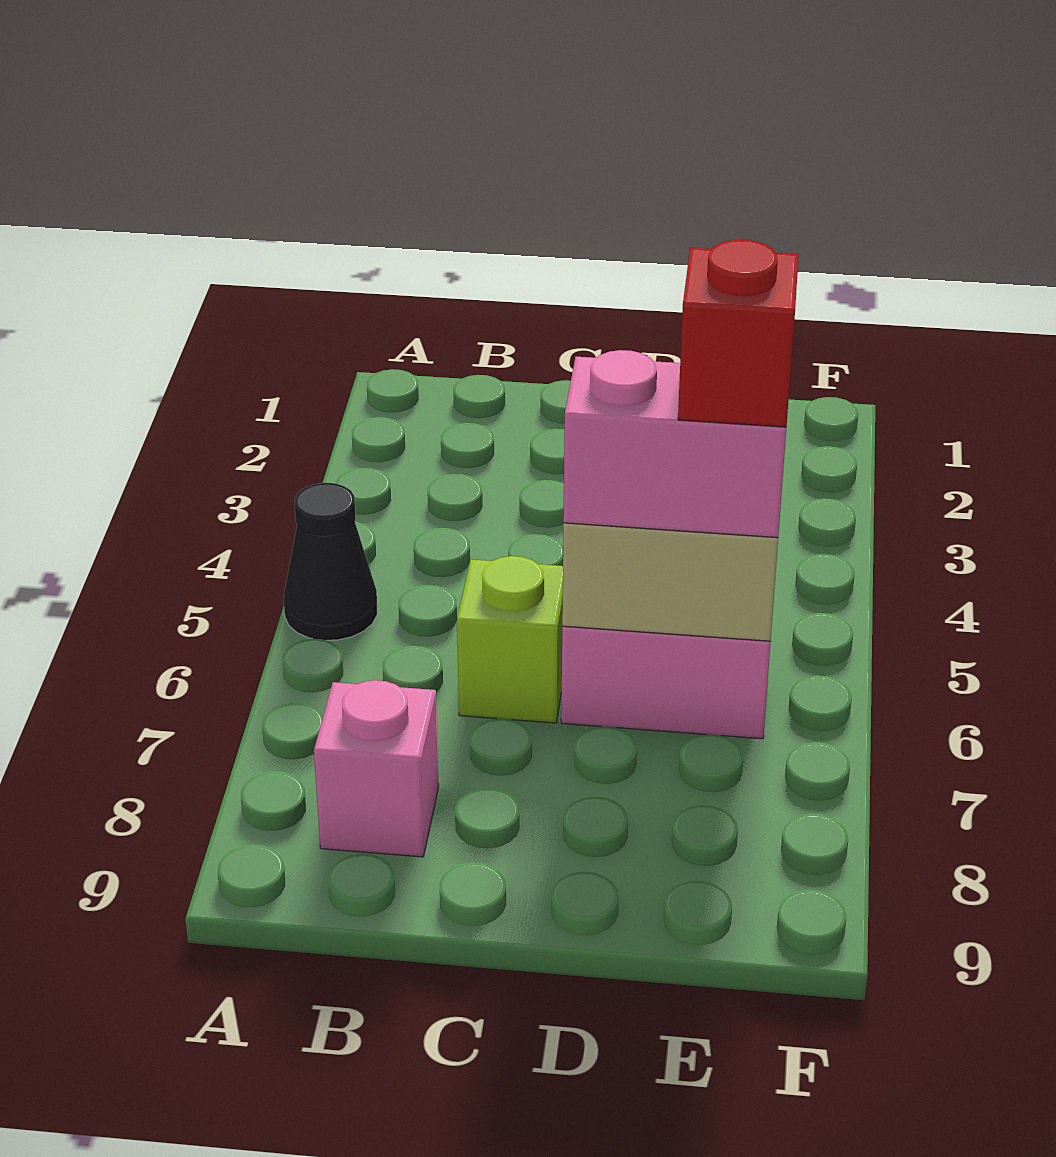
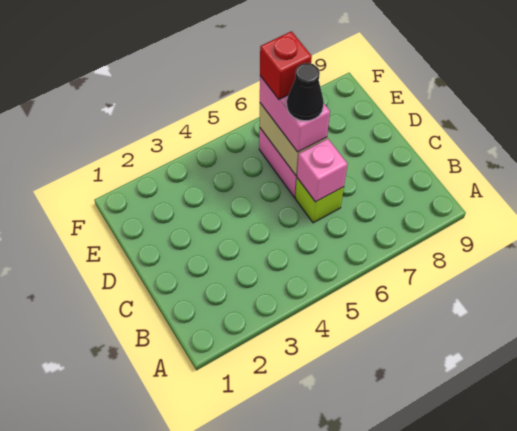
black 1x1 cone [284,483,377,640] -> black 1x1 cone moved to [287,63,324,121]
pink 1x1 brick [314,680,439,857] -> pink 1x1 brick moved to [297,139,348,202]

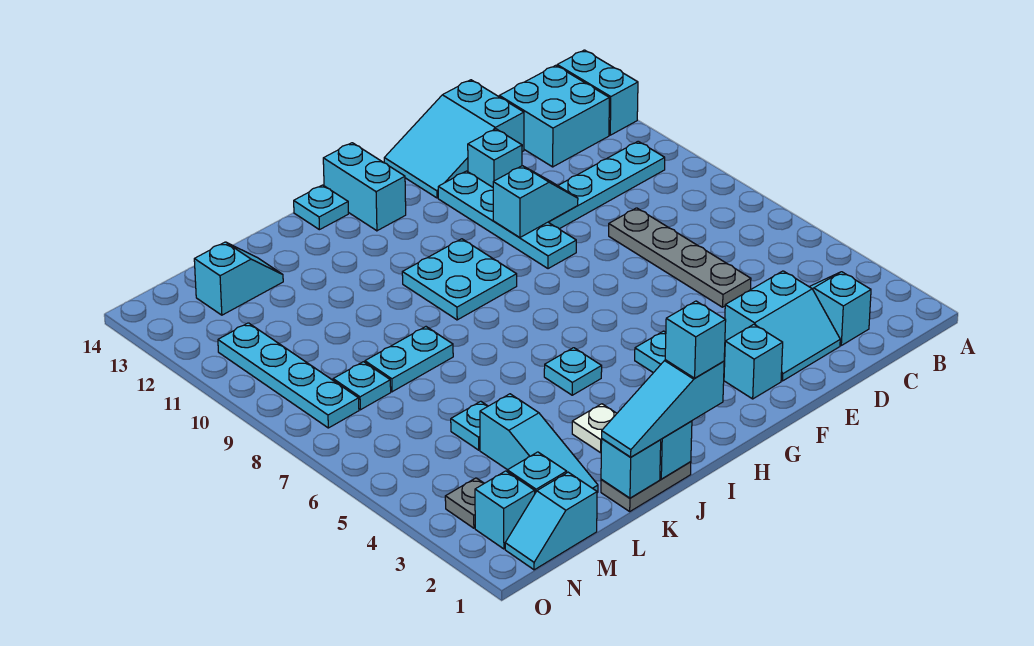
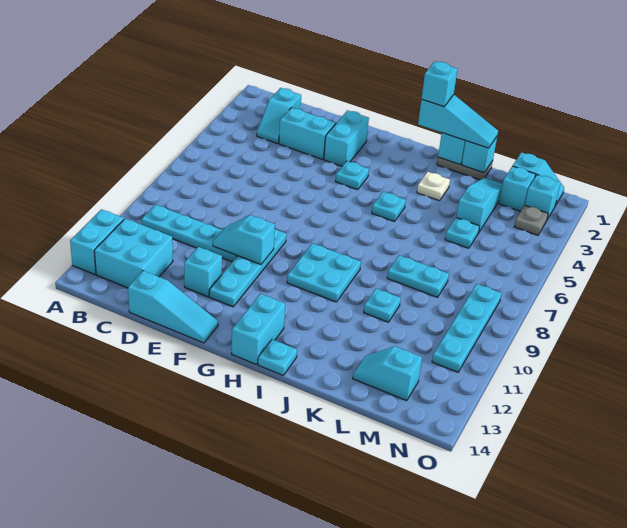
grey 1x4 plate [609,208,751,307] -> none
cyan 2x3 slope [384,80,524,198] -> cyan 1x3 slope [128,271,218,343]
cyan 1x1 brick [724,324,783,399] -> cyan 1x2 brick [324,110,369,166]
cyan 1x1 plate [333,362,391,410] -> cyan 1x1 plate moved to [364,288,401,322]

--

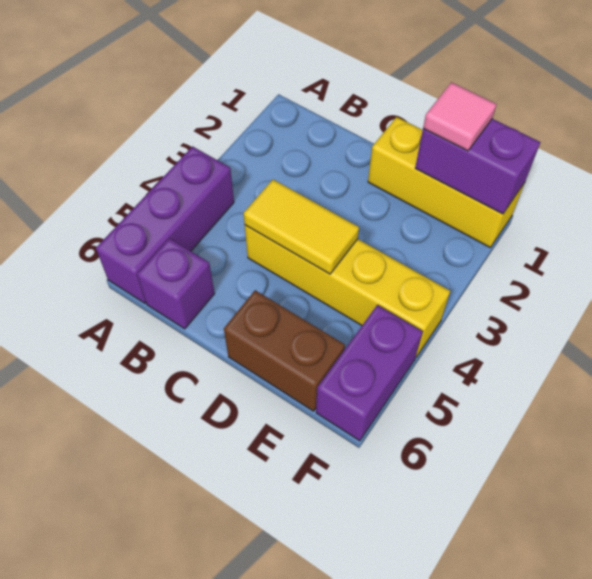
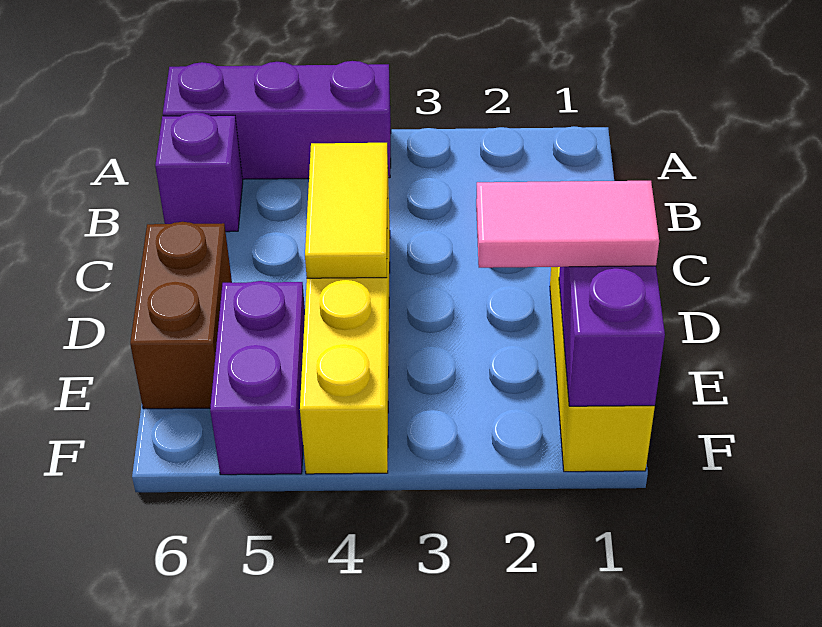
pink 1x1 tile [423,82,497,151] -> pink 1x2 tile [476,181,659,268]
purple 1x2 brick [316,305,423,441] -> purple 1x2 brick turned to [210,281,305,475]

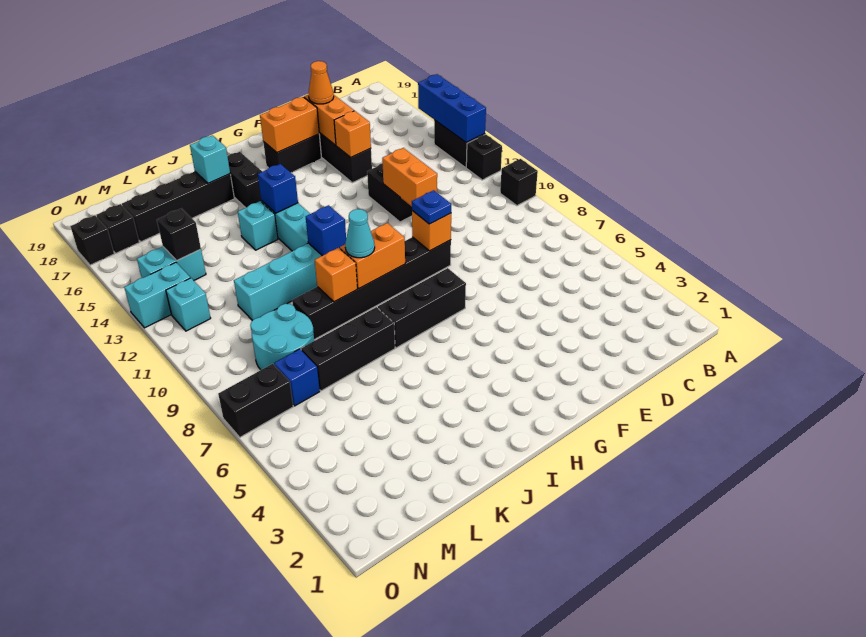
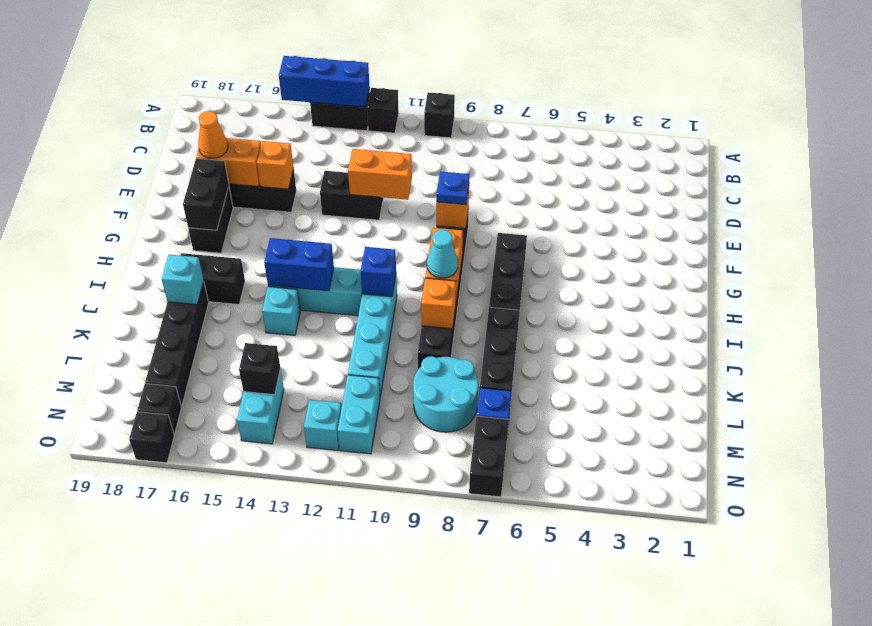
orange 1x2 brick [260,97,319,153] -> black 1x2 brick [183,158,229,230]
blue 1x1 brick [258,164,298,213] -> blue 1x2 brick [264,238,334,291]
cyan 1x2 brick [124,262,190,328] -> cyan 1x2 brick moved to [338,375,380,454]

--

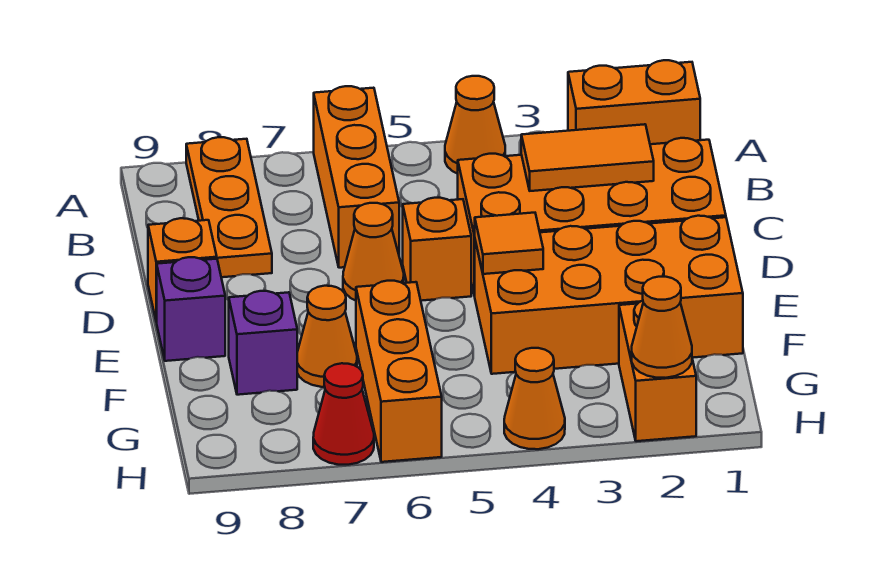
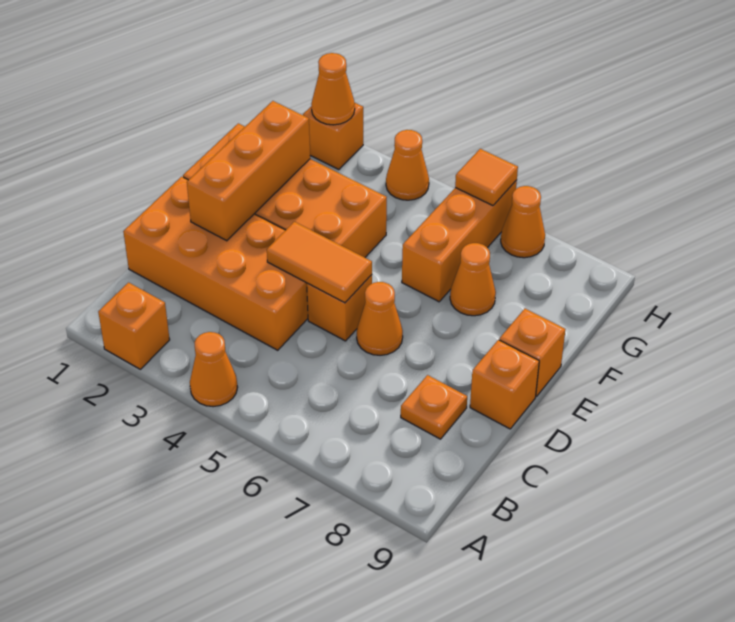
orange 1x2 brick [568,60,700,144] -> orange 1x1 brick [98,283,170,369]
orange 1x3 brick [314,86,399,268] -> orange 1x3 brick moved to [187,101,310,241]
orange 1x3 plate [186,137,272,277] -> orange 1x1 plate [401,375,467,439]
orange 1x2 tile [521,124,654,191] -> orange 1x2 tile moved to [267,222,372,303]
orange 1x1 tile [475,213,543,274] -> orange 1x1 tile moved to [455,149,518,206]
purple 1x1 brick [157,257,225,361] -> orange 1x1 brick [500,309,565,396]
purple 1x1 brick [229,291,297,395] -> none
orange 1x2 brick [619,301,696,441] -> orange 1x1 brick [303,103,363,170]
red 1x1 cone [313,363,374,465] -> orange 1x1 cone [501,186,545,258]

--

# [Exercise objective]
From the records above, transcribe exactly the run of lines that opens with the line holding "orange 1x2 brick [568,60,700,144]" and closes with the line holding "orange 1x2 brick [619,301,696,441]", both included.

# [Solution]
orange 1x2 brick [568,60,700,144] -> orange 1x1 brick [98,283,170,369]
orange 1x3 brick [314,86,399,268] -> orange 1x3 brick moved to [187,101,310,241]
orange 1x3 plate [186,137,272,277] -> orange 1x1 plate [401,375,467,439]
orange 1x2 tile [521,124,654,191] -> orange 1x2 tile moved to [267,222,372,303]
orange 1x1 tile [475,213,543,274] -> orange 1x1 tile moved to [455,149,518,206]
purple 1x1 brick [157,257,225,361] -> orange 1x1 brick [500,309,565,396]
purple 1x1 brick [229,291,297,395] -> none
orange 1x2 brick [619,301,696,441] -> orange 1x1 brick [303,103,363,170]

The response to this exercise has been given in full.